- The task:
Transcribe exactly the lines from the top of the records below through the line that holds "shifted,snow-white root vegetable,(802", both included, with no pictures.

- The data:
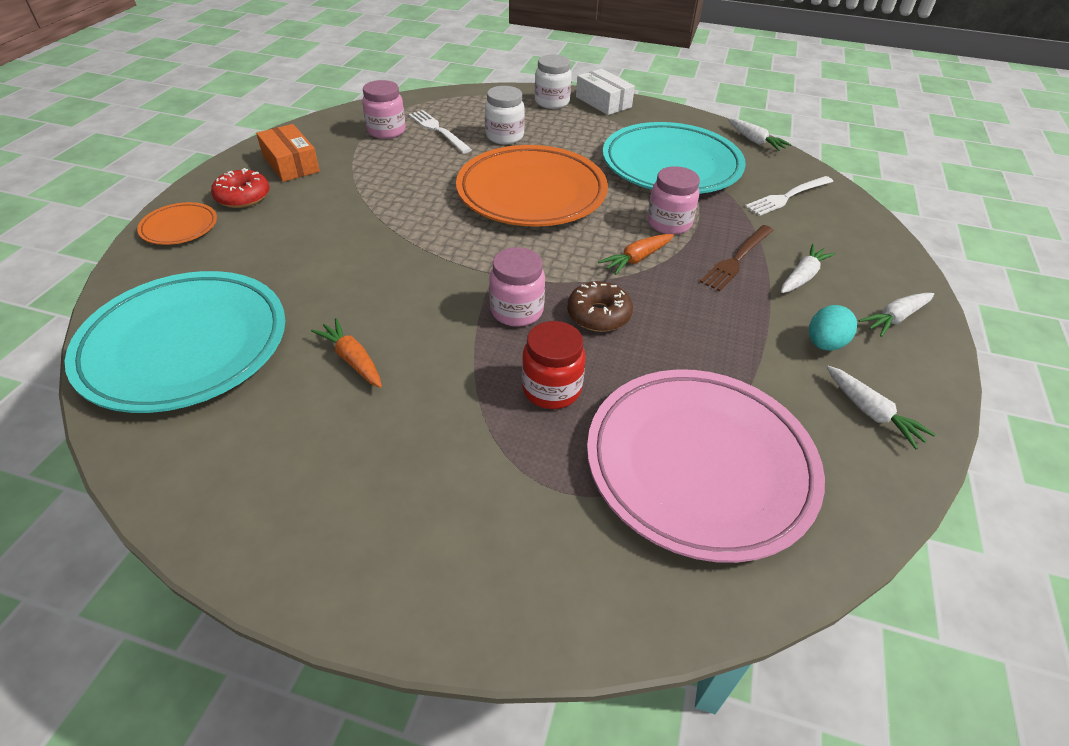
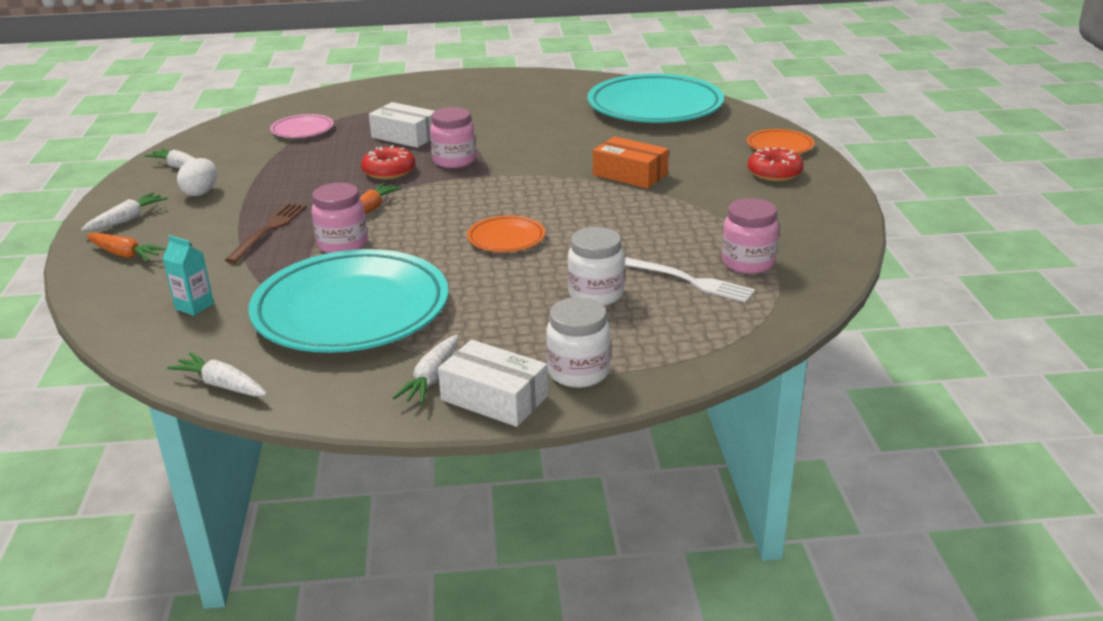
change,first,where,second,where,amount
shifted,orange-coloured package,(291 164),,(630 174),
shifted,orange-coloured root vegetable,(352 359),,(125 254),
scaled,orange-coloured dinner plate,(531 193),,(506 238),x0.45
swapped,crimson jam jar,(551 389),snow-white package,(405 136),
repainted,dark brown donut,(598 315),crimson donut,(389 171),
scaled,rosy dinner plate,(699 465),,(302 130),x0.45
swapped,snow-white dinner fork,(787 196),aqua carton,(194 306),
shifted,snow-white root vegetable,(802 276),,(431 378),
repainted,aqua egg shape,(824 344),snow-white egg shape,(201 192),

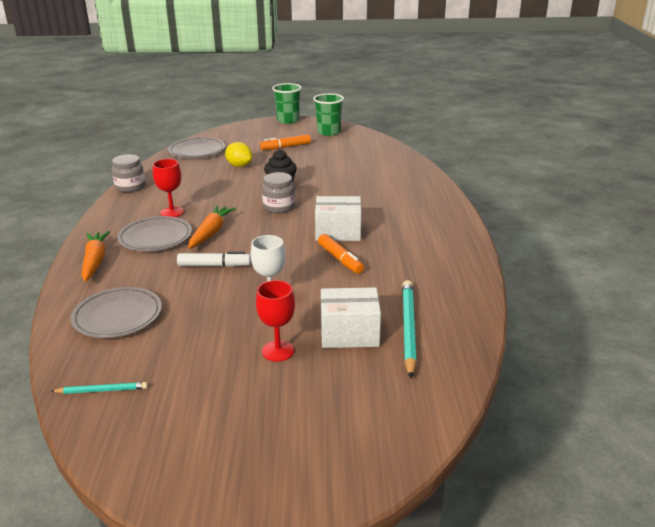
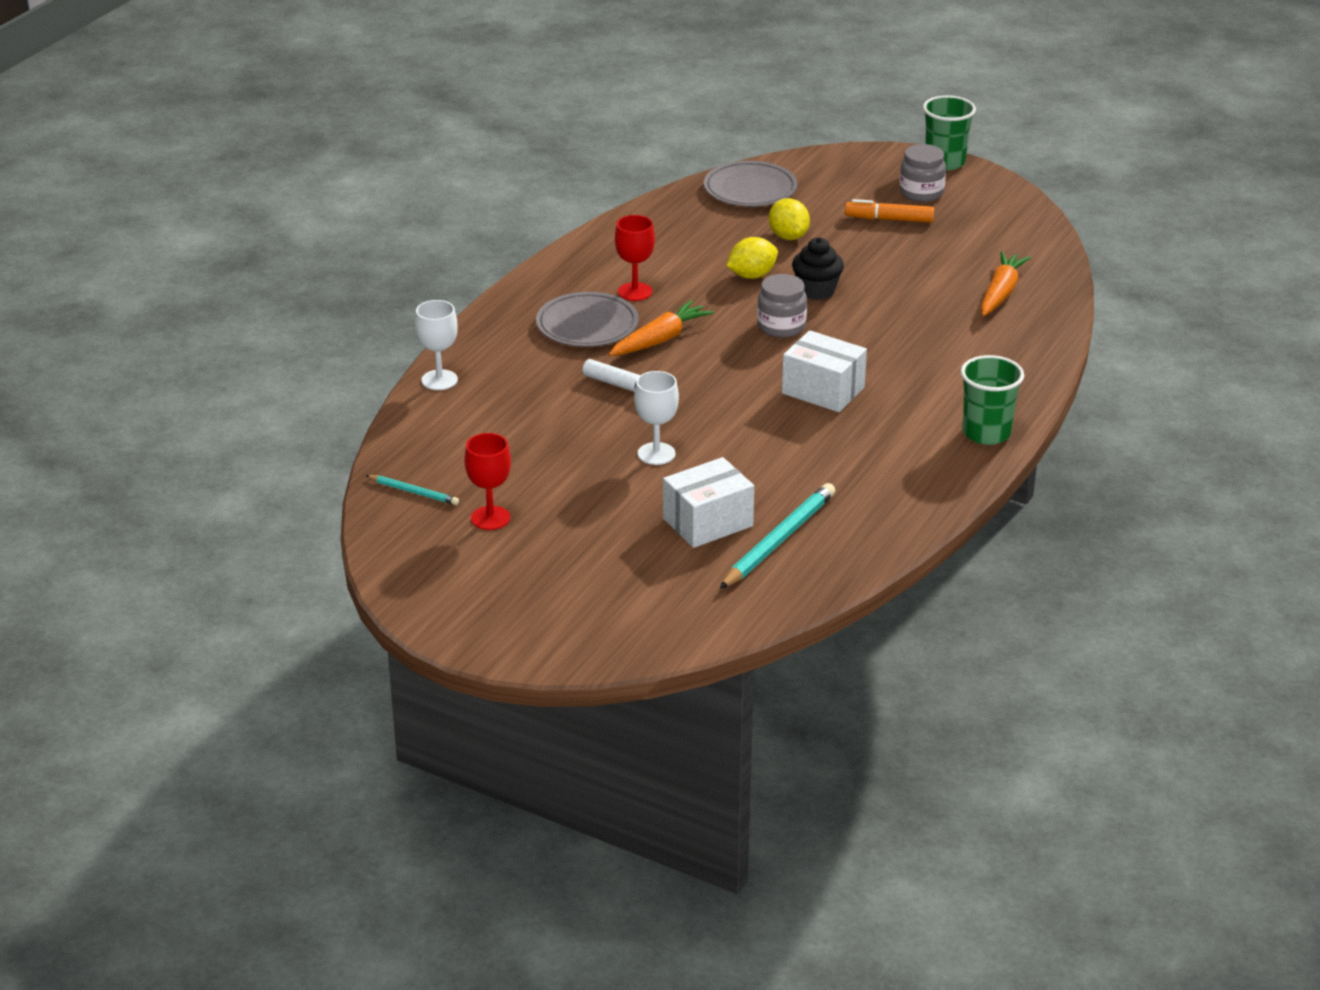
change,first,where,second,where,amount
gone,ash-grey dinner plate,(117 316),,,
shifted,orange-coloured root vegetable,(95 261),,(1000 293),
shifted,ash-grey jam jar,(130 187),,(921 193),
shifted,crimson goblet,(278 351),,(490 518),
shifted,leaf-green beaker,(328 132),,(986 433),
gone,orange-coloured felt pen,(340 259),,,
rotated,snow-white package,(349 333),,(708 522),60 degrees counterclockwise
new,,,snow-white goblet,(439 380),
new,,,yellow toy lemon,(752 275),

- Output:
change,first,where,second,where,amount
shifted,orange-coloured package,(291 164),,(630 174),
shifted,orange-coloured root vegetable,(352 359),,(125 254),
scaled,orange-coloured dinner plate,(531 193),,(506 238),x0.45
swapped,crimson jam jar,(551 389),snow-white package,(405 136),
repainted,dark brown donut,(598 315),crimson donut,(389 171),
scaled,rosy dinner plate,(699 465),,(302 130),x0.45
swapped,snow-white dinner fork,(787 196),aqua carton,(194 306),
shifted,snow-white root vegetable,(802 276),,(431 378),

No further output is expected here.